%%
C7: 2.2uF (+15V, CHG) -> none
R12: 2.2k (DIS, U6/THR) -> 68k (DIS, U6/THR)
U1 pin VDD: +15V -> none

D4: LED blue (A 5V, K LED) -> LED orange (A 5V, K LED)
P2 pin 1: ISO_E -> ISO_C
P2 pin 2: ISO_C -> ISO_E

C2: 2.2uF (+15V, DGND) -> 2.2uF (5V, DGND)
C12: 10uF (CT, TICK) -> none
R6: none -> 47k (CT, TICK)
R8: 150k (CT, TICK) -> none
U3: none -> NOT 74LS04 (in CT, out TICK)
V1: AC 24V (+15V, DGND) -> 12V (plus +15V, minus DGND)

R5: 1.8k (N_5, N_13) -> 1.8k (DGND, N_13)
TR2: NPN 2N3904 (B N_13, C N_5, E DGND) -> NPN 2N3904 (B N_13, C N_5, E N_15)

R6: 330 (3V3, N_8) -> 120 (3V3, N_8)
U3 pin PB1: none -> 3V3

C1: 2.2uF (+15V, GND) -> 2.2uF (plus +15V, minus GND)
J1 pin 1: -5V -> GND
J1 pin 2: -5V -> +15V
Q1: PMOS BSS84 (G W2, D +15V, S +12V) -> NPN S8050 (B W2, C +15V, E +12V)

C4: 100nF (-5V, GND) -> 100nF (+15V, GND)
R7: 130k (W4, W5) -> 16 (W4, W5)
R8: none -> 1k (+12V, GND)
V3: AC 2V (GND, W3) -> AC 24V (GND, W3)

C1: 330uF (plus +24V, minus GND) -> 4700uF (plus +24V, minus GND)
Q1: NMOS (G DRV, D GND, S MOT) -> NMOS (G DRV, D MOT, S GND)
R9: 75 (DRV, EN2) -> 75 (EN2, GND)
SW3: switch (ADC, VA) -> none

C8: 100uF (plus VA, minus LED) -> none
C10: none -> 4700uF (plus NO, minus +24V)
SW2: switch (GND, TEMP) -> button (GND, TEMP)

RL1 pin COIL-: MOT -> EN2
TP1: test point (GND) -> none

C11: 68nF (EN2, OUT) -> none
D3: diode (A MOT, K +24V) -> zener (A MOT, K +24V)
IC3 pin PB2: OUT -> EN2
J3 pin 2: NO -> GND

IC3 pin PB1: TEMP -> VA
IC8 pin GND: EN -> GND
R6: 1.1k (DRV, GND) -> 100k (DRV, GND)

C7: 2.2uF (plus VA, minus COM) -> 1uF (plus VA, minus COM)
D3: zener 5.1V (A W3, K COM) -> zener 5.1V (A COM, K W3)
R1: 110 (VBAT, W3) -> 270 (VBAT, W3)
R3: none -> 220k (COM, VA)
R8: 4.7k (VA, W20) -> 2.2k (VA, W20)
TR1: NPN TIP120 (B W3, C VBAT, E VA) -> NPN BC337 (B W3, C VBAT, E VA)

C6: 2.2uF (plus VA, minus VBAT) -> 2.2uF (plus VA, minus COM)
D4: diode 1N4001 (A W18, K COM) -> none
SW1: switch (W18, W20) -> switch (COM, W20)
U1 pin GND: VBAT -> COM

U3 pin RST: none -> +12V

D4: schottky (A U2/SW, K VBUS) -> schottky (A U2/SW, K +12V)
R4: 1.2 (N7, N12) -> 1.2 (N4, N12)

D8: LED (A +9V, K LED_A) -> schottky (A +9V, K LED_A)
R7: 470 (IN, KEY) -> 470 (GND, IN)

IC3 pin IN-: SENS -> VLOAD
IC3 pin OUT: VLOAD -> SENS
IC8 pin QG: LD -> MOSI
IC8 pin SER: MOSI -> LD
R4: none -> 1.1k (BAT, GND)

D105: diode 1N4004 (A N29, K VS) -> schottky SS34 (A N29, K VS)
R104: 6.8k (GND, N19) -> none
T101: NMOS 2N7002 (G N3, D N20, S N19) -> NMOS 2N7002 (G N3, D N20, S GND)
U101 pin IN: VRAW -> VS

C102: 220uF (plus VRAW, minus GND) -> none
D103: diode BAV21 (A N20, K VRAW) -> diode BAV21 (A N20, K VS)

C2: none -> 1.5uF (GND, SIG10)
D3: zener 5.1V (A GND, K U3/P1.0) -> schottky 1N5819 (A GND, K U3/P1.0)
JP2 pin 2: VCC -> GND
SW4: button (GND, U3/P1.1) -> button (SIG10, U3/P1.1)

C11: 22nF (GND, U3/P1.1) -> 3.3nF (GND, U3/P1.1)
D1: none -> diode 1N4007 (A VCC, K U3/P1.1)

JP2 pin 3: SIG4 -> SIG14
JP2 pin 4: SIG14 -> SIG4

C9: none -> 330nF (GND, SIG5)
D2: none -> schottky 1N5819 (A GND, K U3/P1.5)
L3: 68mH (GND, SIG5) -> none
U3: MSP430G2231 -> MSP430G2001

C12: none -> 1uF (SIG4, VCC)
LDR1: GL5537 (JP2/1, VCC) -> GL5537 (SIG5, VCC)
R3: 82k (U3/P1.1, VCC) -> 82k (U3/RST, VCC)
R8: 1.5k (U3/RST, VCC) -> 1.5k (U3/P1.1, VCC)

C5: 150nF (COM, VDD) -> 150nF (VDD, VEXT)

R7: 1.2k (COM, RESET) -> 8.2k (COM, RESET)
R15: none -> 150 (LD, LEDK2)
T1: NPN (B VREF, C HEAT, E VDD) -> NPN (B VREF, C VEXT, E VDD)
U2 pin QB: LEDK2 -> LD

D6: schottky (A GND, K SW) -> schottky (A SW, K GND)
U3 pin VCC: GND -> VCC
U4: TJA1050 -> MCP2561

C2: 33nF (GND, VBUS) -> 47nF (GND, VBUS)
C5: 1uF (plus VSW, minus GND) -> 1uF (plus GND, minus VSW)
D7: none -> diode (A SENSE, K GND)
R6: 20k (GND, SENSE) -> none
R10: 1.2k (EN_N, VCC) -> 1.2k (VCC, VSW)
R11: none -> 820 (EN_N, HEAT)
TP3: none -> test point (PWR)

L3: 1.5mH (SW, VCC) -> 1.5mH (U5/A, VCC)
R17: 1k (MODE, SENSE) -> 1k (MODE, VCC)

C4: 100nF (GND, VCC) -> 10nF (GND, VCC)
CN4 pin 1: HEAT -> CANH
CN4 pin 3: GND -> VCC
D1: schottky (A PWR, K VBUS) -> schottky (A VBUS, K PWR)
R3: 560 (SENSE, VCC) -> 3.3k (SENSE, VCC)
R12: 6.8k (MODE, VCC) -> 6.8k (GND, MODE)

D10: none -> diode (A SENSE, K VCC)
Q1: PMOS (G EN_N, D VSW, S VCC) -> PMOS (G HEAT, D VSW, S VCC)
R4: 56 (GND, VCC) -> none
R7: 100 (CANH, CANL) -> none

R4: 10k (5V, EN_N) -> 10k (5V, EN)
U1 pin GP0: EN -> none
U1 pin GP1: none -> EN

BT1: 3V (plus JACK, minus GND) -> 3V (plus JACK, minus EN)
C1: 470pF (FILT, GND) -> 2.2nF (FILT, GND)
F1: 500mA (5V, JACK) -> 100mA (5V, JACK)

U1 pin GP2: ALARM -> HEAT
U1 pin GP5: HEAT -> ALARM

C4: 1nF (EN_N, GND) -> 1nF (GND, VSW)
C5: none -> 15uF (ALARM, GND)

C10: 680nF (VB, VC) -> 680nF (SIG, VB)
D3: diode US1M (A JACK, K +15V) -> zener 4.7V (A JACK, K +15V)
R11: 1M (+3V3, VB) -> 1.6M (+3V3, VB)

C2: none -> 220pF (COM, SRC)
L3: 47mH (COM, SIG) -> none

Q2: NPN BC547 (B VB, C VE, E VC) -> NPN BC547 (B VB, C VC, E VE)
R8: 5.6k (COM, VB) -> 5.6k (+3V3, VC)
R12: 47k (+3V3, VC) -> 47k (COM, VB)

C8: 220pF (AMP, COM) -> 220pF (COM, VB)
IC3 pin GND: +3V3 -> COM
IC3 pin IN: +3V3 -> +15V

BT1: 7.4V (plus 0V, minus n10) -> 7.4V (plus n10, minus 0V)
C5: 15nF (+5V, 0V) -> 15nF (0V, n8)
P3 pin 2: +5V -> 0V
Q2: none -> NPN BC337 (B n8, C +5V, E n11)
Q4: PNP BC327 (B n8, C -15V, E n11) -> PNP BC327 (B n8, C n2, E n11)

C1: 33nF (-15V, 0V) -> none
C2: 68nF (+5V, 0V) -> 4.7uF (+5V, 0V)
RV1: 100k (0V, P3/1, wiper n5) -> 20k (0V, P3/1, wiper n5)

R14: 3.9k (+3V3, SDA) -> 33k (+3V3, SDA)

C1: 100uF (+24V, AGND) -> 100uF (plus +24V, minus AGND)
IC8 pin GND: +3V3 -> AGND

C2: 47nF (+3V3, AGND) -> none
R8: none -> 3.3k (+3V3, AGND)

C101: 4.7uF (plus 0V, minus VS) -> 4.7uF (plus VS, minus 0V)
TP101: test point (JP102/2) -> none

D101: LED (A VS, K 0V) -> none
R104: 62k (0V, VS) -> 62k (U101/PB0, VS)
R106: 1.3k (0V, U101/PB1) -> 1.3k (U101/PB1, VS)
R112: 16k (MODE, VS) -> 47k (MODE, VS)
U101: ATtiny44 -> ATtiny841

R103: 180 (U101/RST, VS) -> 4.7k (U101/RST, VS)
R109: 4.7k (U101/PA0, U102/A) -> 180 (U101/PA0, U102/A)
%%
• **ASSIGNMENT**
The response should hold exactly the lines starting at the line with "U101 pin IN: VRAW -> VS" and ending at the line with "F1: 500mA (5V, JACK) -> 100mA (5V, JACK)", and no other line of the material above.

• **ANSWER**
U101 pin IN: VRAW -> VS

C102: 220uF (plus VRAW, minus GND) -> none
D103: diode BAV21 (A N20, K VRAW) -> diode BAV21 (A N20, K VS)

C2: none -> 1.5uF (GND, SIG10)
D3: zener 5.1V (A GND, K U3/P1.0) -> schottky 1N5819 (A GND, K U3/P1.0)
JP2 pin 2: VCC -> GND
SW4: button (GND, U3/P1.1) -> button (SIG10, U3/P1.1)

C11: 22nF (GND, U3/P1.1) -> 3.3nF (GND, U3/P1.1)
D1: none -> diode 1N4007 (A VCC, K U3/P1.1)

JP2 pin 3: SIG4 -> SIG14
JP2 pin 4: SIG14 -> SIG4

C9: none -> 330nF (GND, SIG5)
D2: none -> schottky 1N5819 (A GND, K U3/P1.5)
L3: 68mH (GND, SIG5) -> none
U3: MSP430G2231 -> MSP430G2001

C12: none -> 1uF (SIG4, VCC)
LDR1: GL5537 (JP2/1, VCC) -> GL5537 (SIG5, VCC)
R3: 82k (U3/P1.1, VCC) -> 82k (U3/RST, VCC)
R8: 1.5k (U3/RST, VCC) -> 1.5k (U3/P1.1, VCC)

C5: 150nF (COM, VDD) -> 150nF (VDD, VEXT)

R7: 1.2k (COM, RESET) -> 8.2k (COM, RESET)
R15: none -> 150 (LD, LEDK2)
T1: NPN (B VREF, C HEAT, E VDD) -> NPN (B VREF, C VEXT, E VDD)
U2 pin QB: LEDK2 -> LD

D6: schottky (A GND, K SW) -> schottky (A SW, K GND)
U3 pin VCC: GND -> VCC
U4: TJA1050 -> MCP2561

C2: 33nF (GND, VBUS) -> 47nF (GND, VBUS)
C5: 1uF (plus VSW, minus GND) -> 1uF (plus GND, minus VSW)
D7: none -> diode (A SENSE, K GND)
R6: 20k (GND, SENSE) -> none
R10: 1.2k (EN_N, VCC) -> 1.2k (VCC, VSW)
R11: none -> 820 (EN_N, HEAT)
TP3: none -> test point (PWR)

L3: 1.5mH (SW, VCC) -> 1.5mH (U5/A, VCC)
R17: 1k (MODE, SENSE) -> 1k (MODE, VCC)

C4: 100nF (GND, VCC) -> 10nF (GND, VCC)
CN4 pin 1: HEAT -> CANH
CN4 pin 3: GND -> VCC
D1: schottky (A PWR, K VBUS) -> schottky (A VBUS, K PWR)
R3: 560 (SENSE, VCC) -> 3.3k (SENSE, VCC)
R12: 6.8k (MODE, VCC) -> 6.8k (GND, MODE)

D10: none -> diode (A SENSE, K VCC)
Q1: PMOS (G EN_N, D VSW, S VCC) -> PMOS (G HEAT, D VSW, S VCC)
R4: 56 (GND, VCC) -> none
R7: 100 (CANH, CANL) -> none

R4: 10k (5V, EN_N) -> 10k (5V, EN)
U1 pin GP0: EN -> none
U1 pin GP1: none -> EN

BT1: 3V (plus JACK, minus GND) -> 3V (plus JACK, minus EN)
C1: 470pF (FILT, GND) -> 2.2nF (FILT, GND)
F1: 500mA (5V, JACK) -> 100mA (5V, JACK)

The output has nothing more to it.